# SUPPLIED DATA
--- START ---

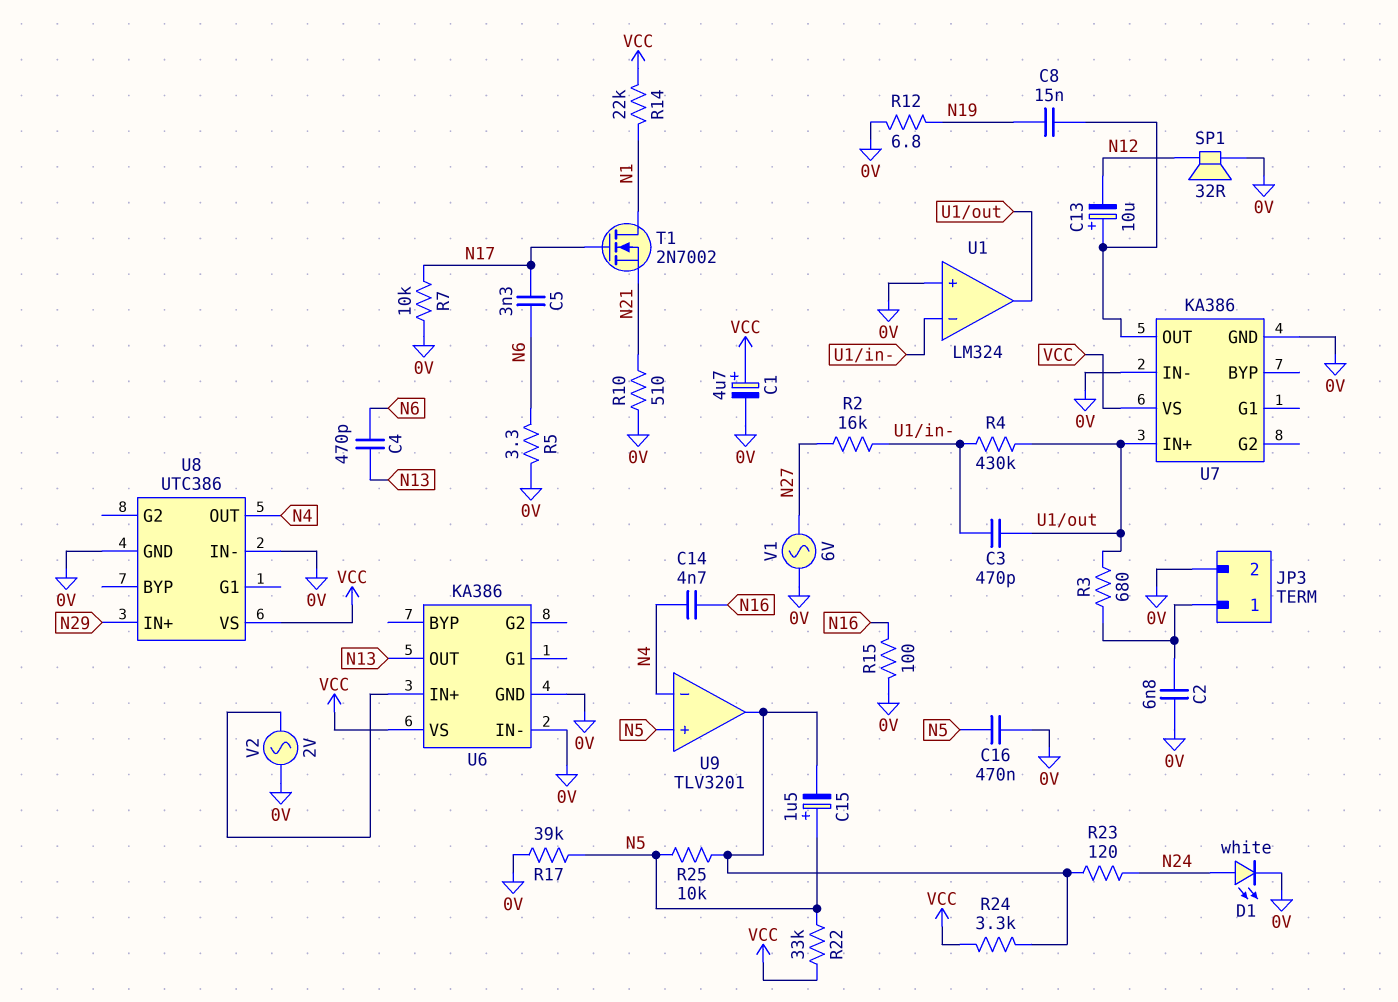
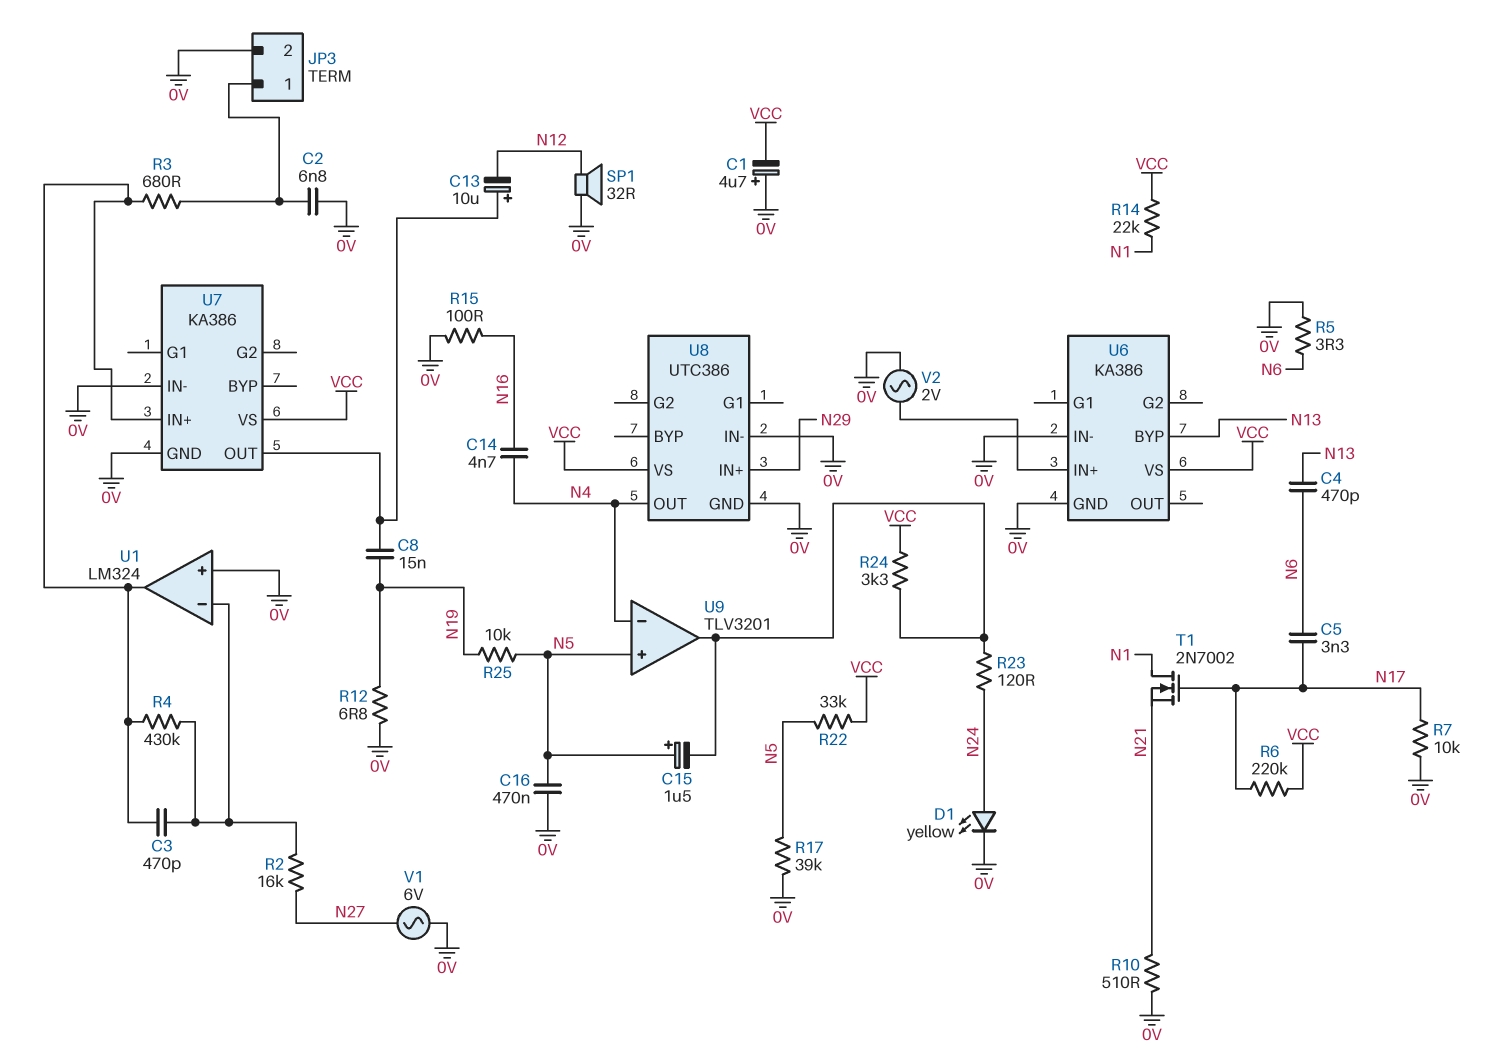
C1: 4.7uF (plus VCC, minus 0V) -> 4.7uF (plus 0V, minus VCC)
D1: LED white (A N24, K 0V) -> LED yellow (A N24, K 0V)
R6: none -> 220k (N17, VCC)
R25: 10k (N5, U9/out) -> 10k (N5, N19)
U6 pin BYP: none -> N13
U6 pin OUT: N13 -> none

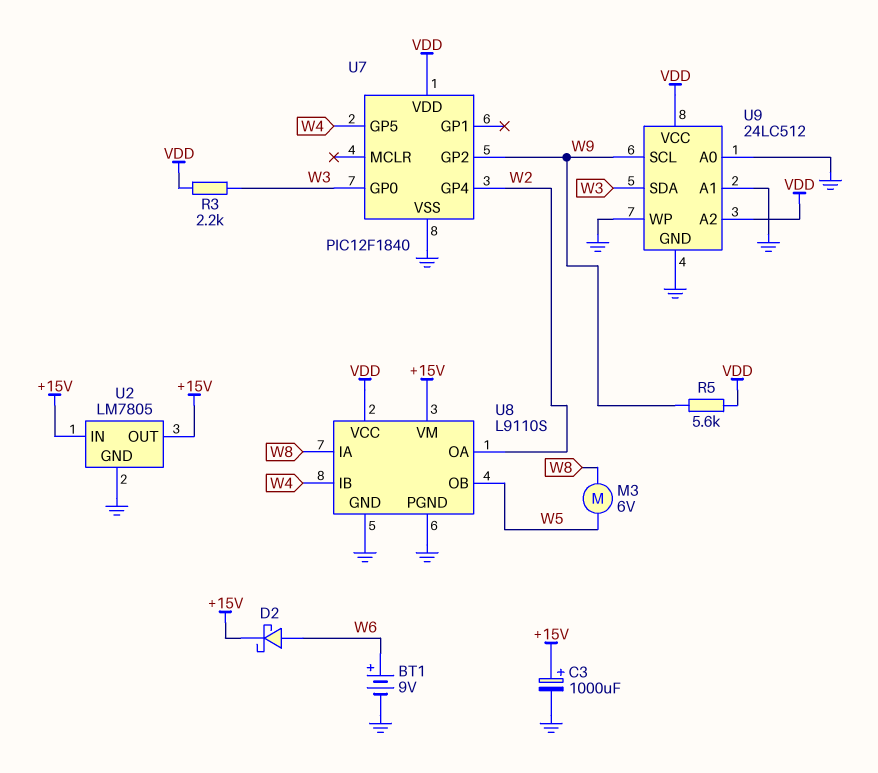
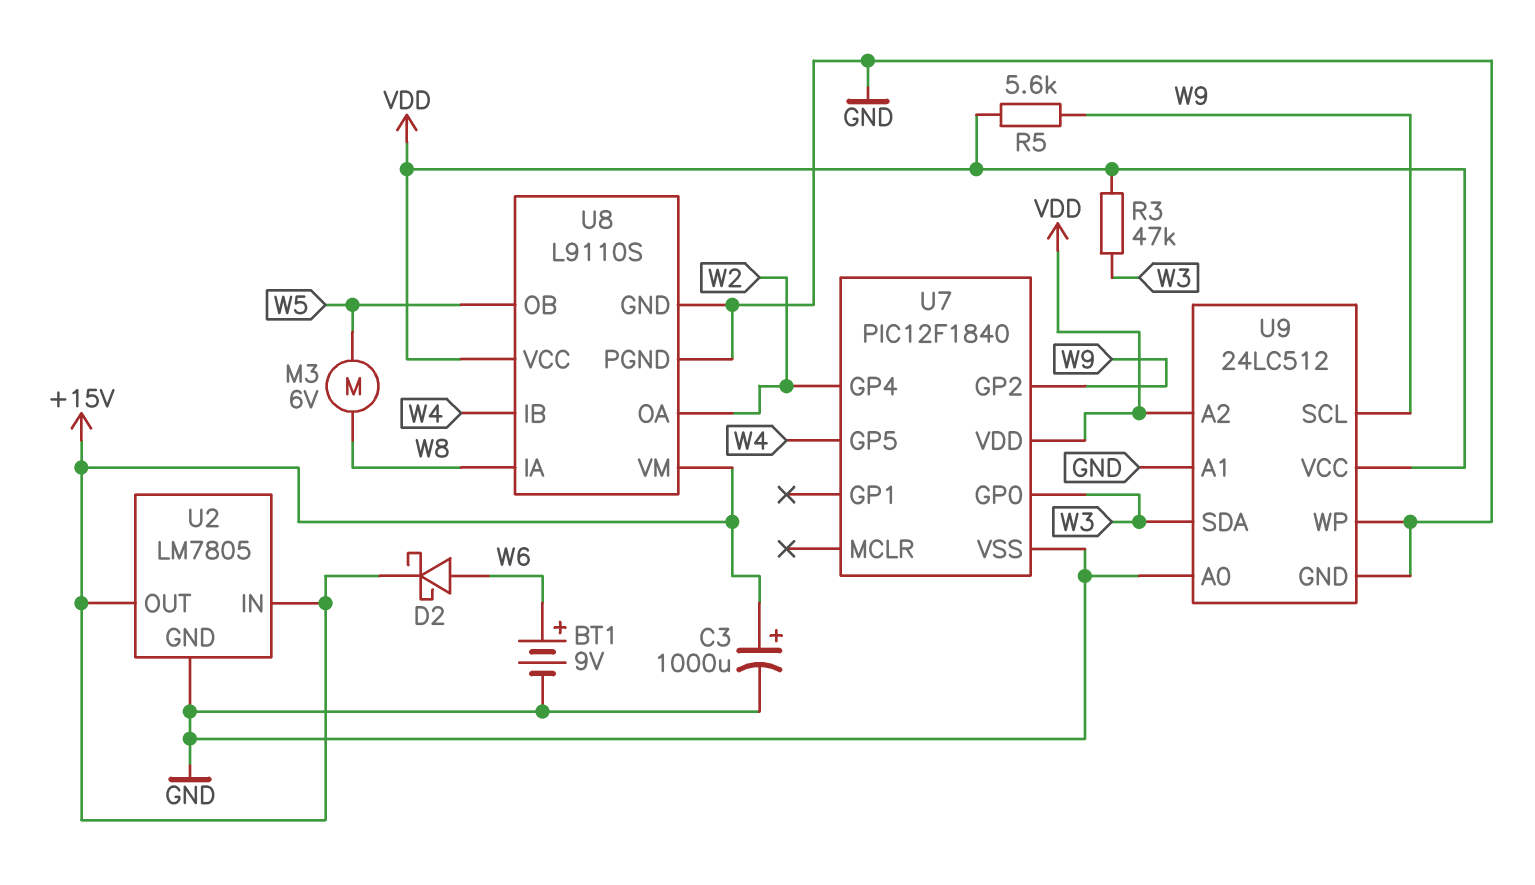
R3: 2.2k (VDD, W3) -> 47k (VDD, W3)

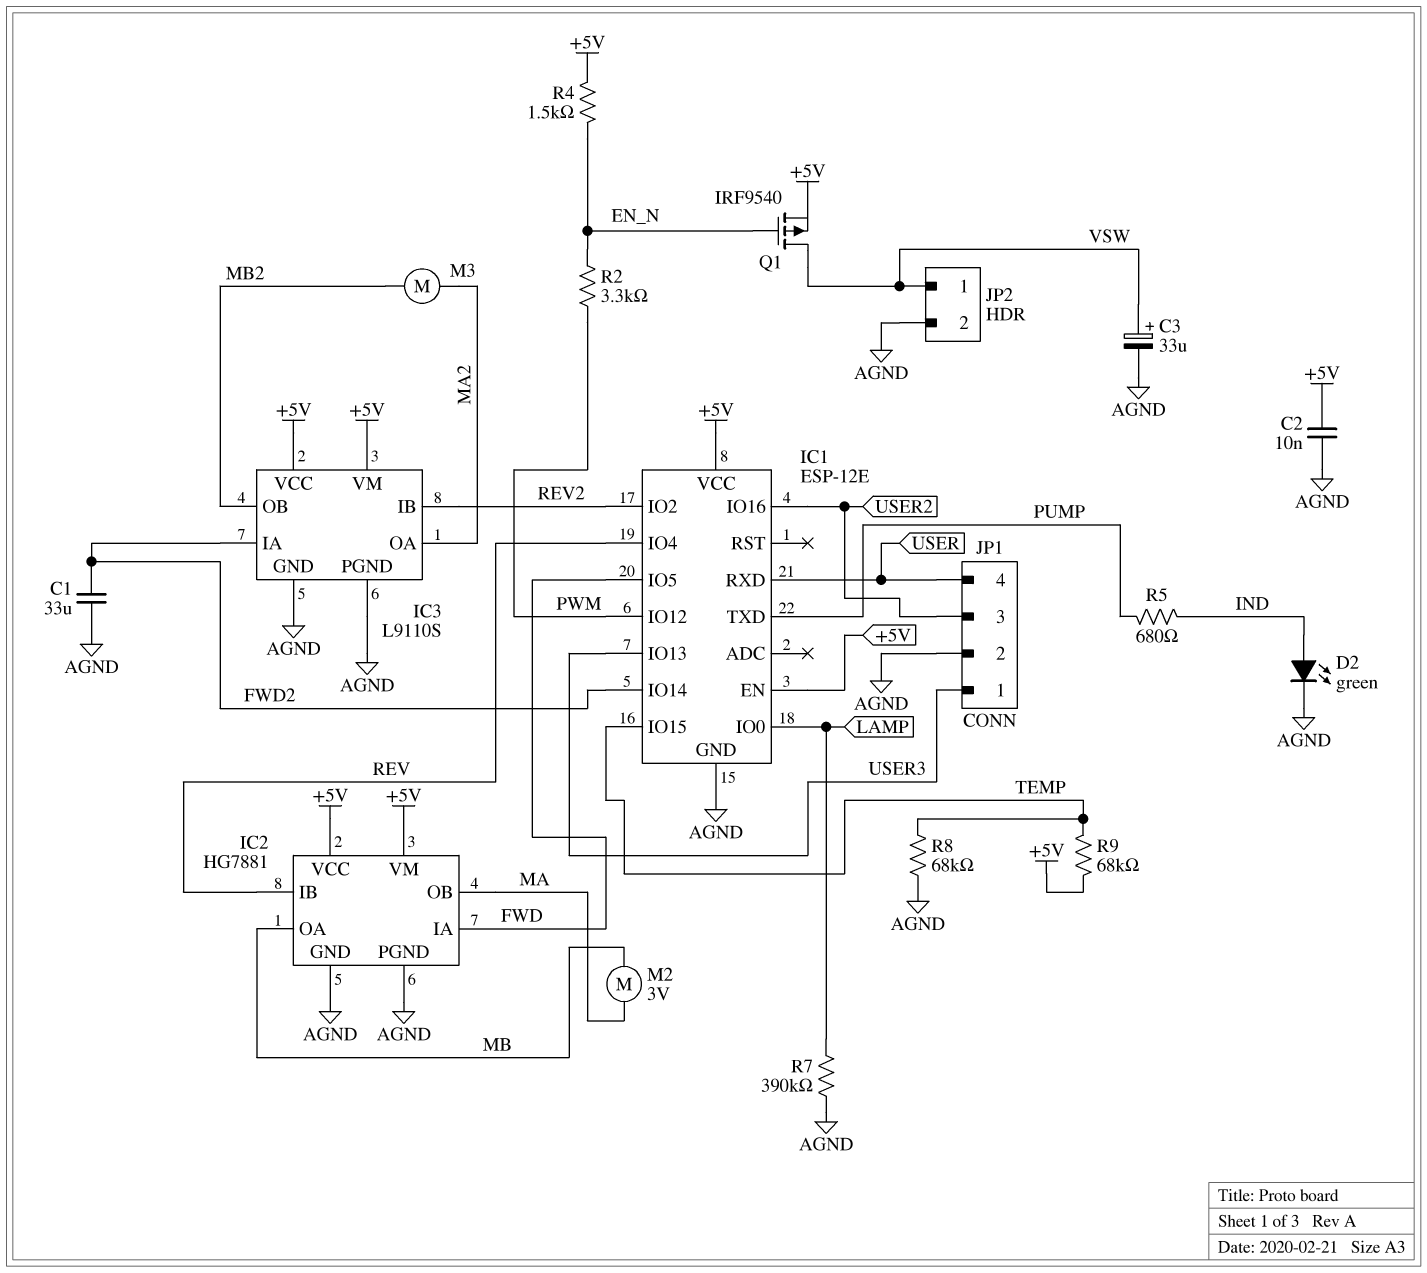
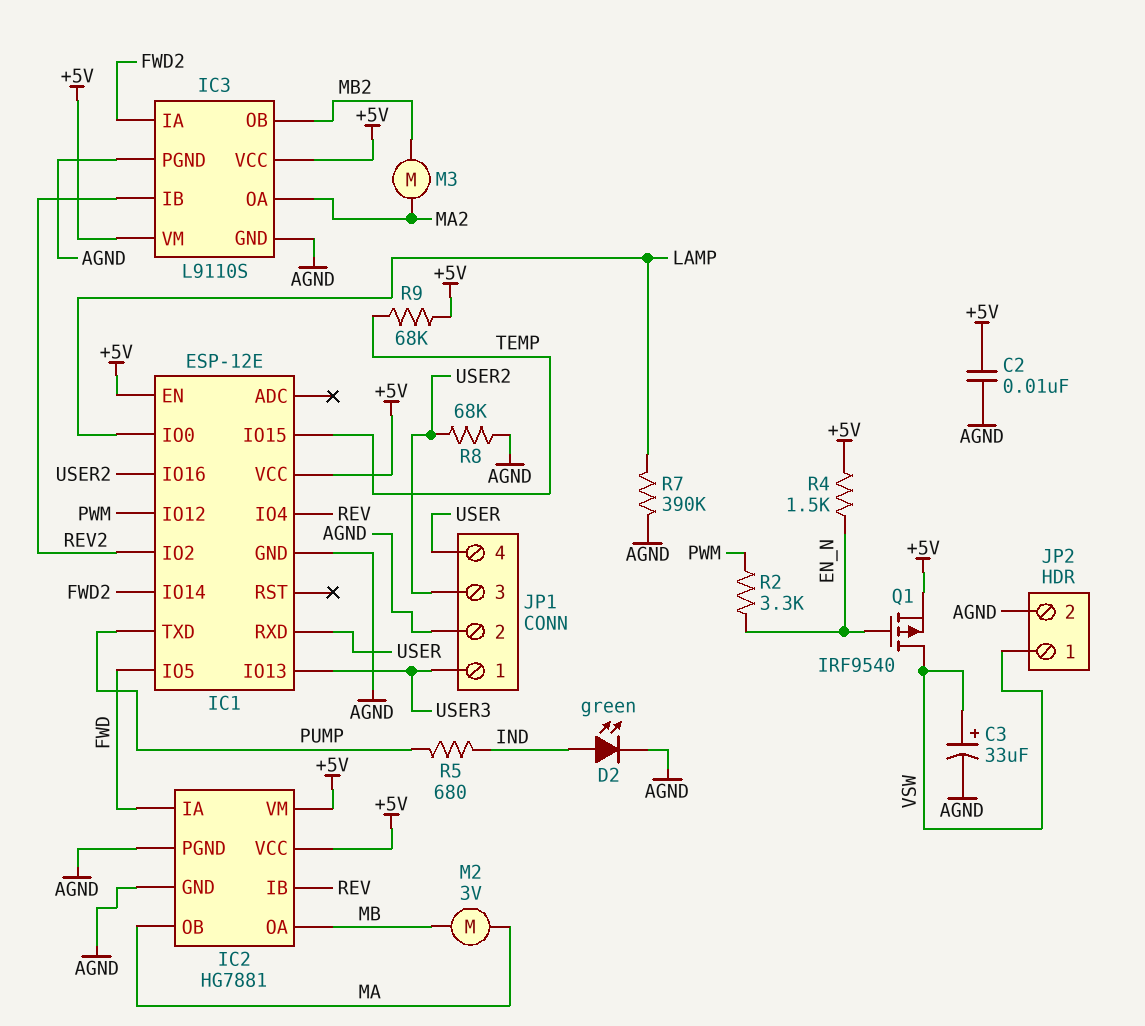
C1: 33uF (AGND, FWD2) -> none
R8: 68k (AGND, TEMP) -> 68k (AGND, USER2)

--- END ---

# WHAT TO WORK ON
Give the number of lines above that contain the word "none", with no other text.

# ANSWER FOR THE TASK
4